# Data extract:
=== Section Start ===
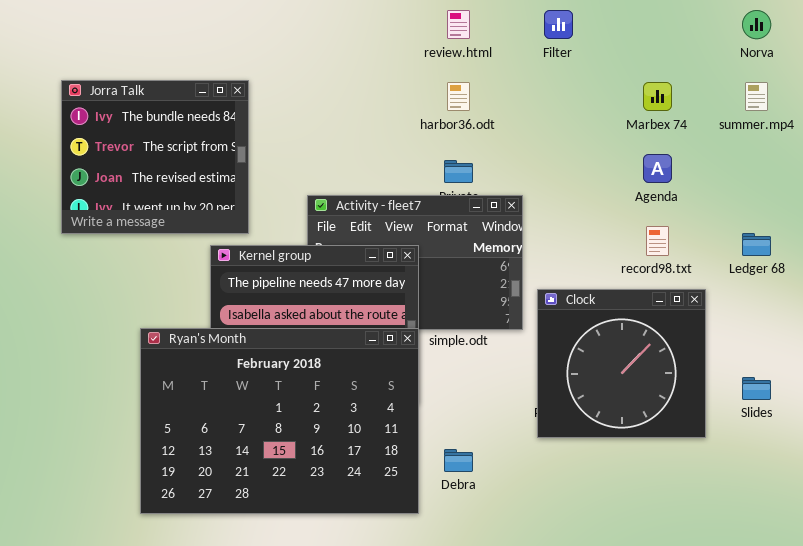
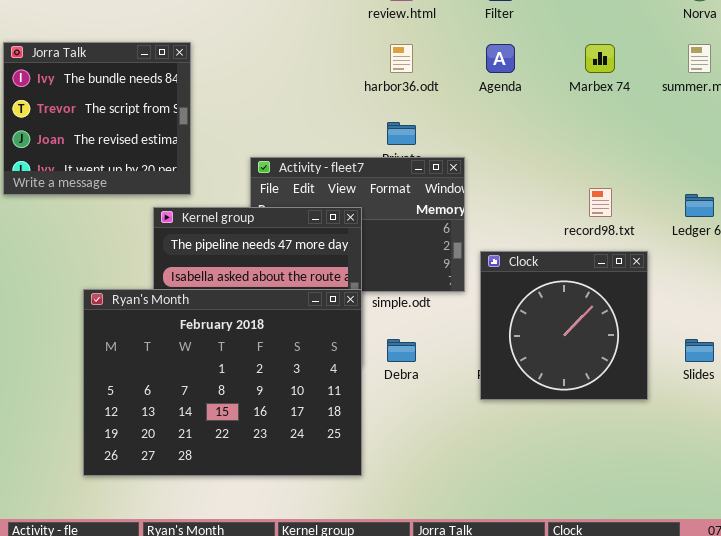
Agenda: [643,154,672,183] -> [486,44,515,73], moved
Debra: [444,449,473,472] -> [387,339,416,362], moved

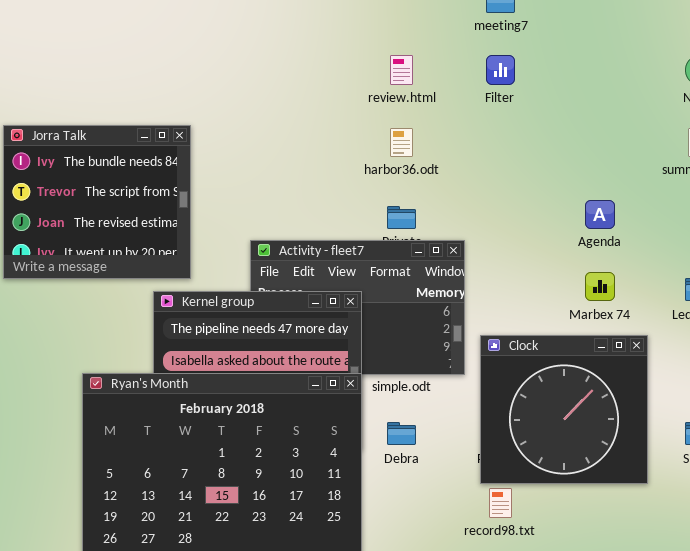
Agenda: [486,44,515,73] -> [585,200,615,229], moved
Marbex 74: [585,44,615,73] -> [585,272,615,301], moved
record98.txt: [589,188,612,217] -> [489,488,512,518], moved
=== Section End ===
=== Section Start ===
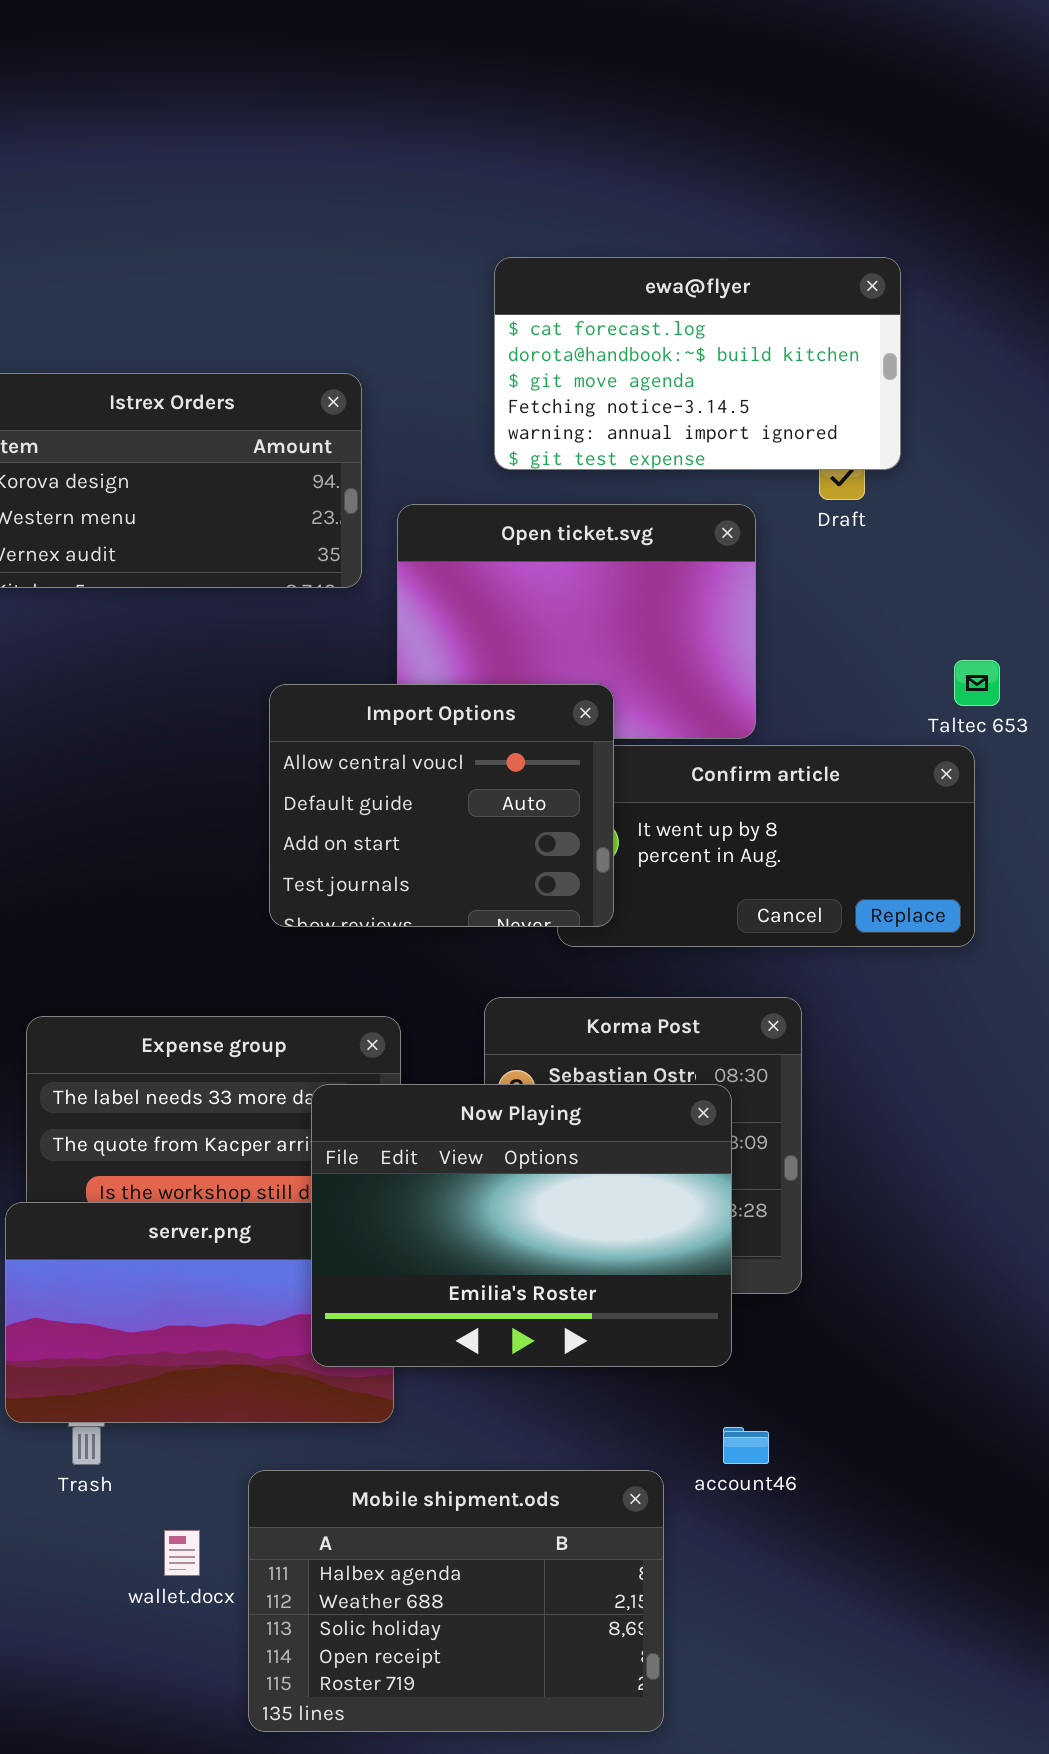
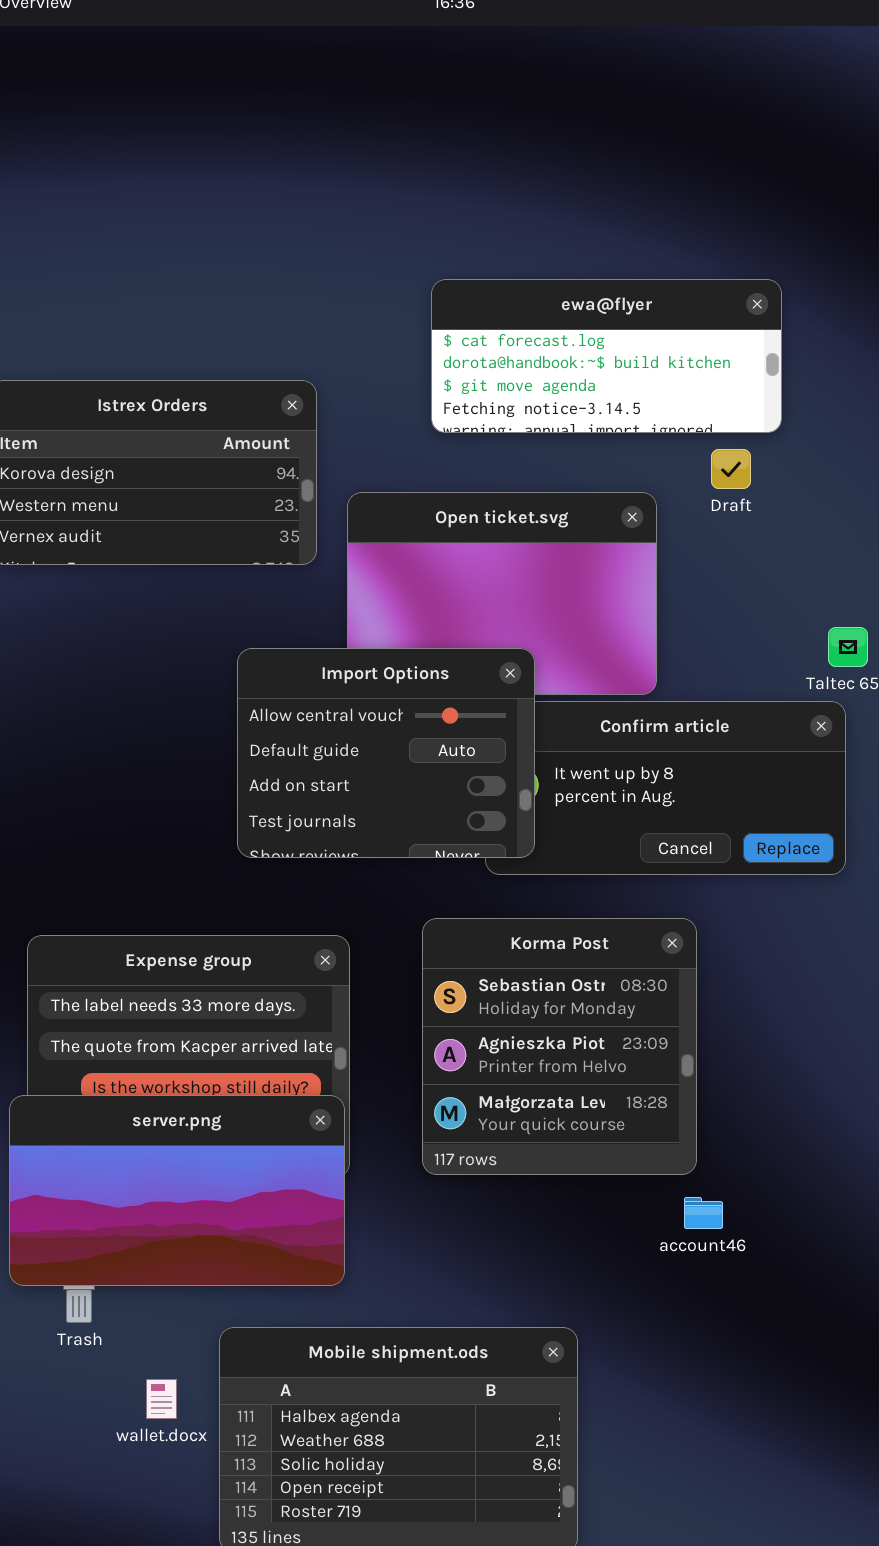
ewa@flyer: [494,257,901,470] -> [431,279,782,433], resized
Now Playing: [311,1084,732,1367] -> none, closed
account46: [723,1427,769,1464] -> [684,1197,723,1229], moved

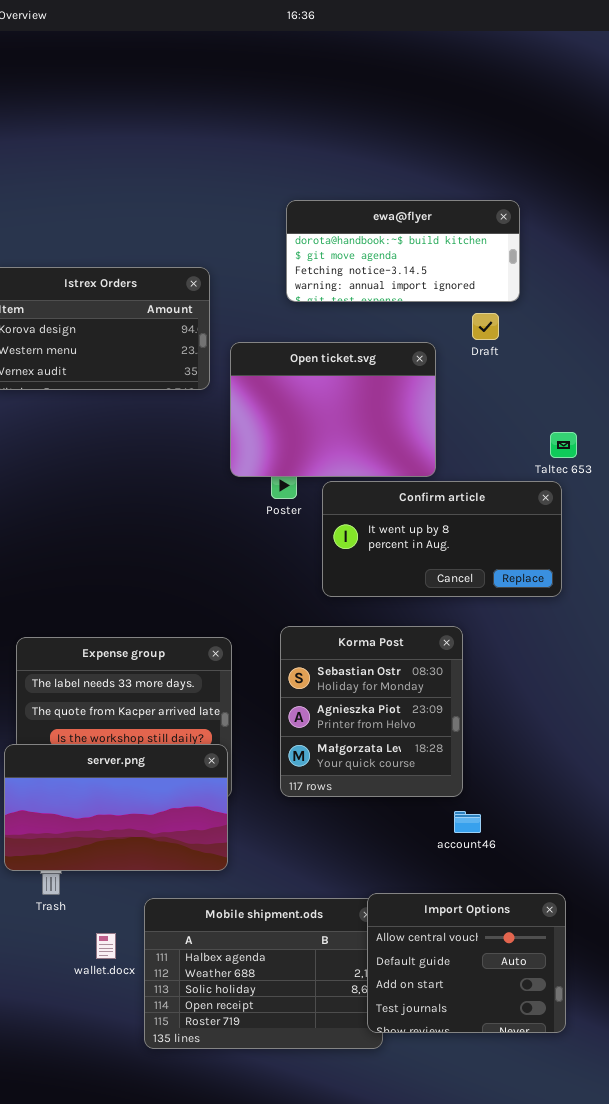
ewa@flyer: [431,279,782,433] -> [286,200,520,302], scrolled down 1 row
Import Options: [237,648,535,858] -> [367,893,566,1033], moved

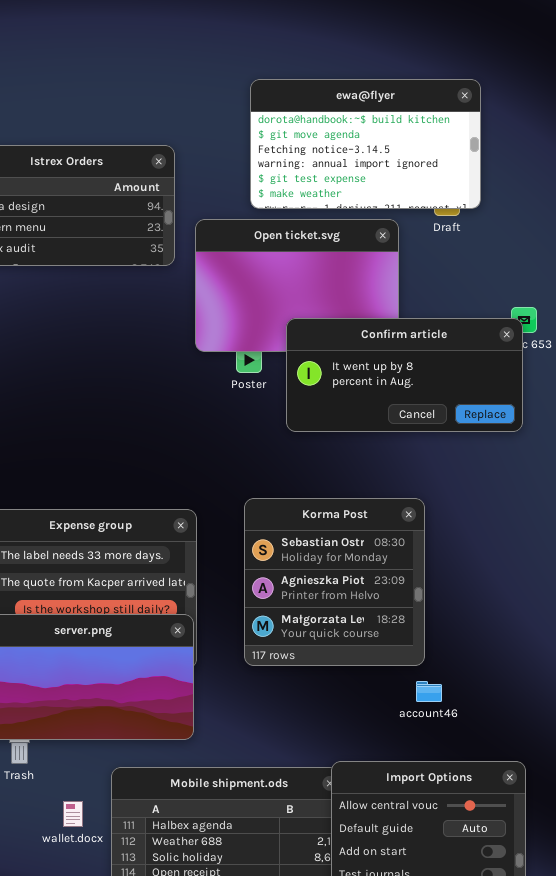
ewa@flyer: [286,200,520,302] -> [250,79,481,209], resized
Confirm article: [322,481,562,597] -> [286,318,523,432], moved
=== Section End ===
=== Section Start ===
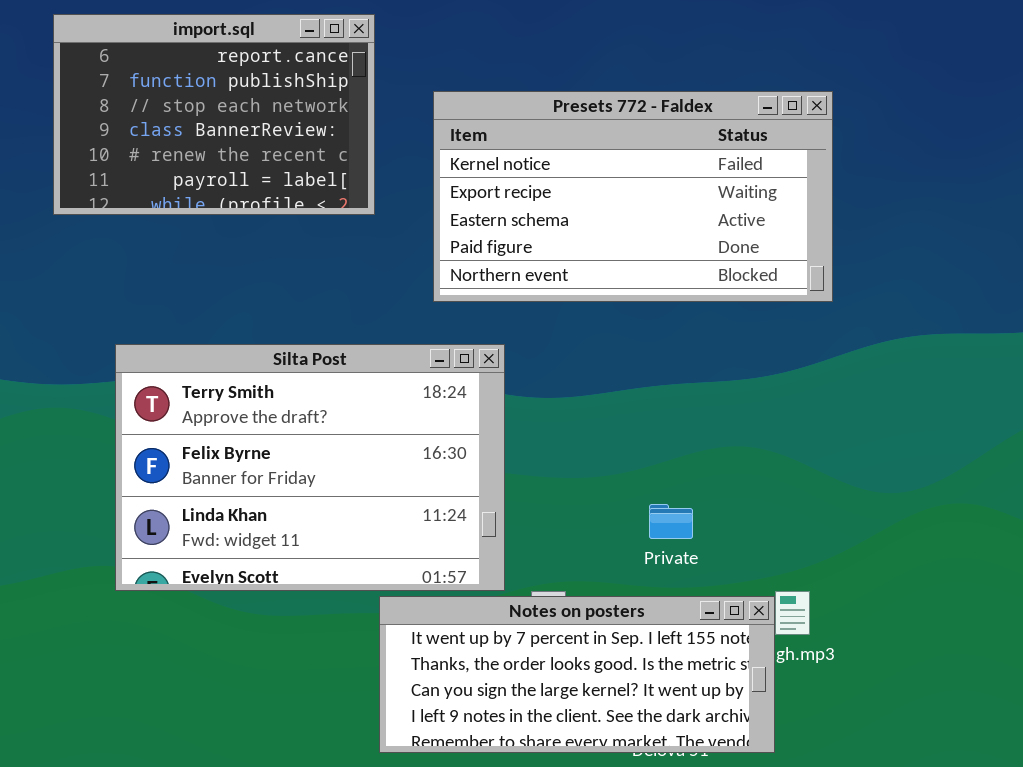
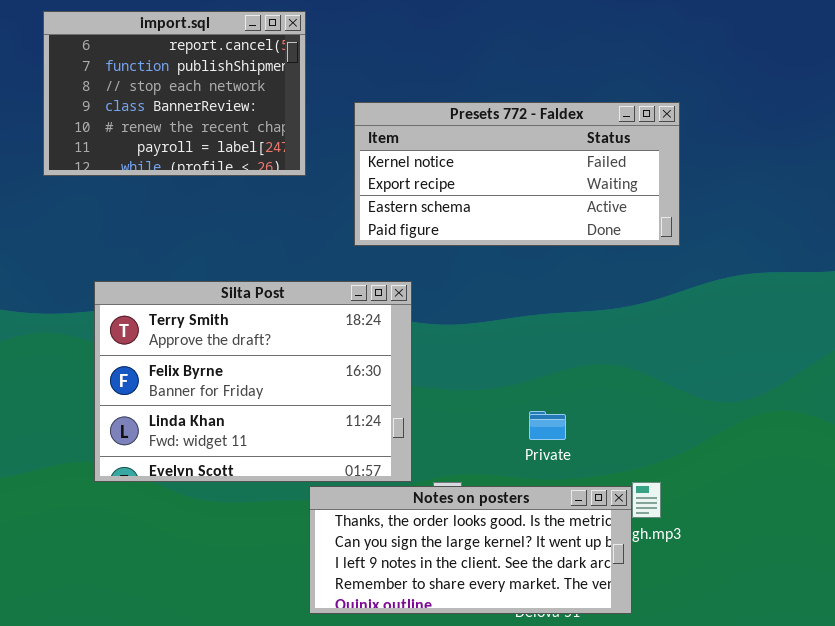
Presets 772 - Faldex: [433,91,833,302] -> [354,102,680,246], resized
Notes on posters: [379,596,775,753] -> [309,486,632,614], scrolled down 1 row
=== Section End ===
State the count of lines in the preceding listing that include the string "Agenda". No other words belong in the answer.

2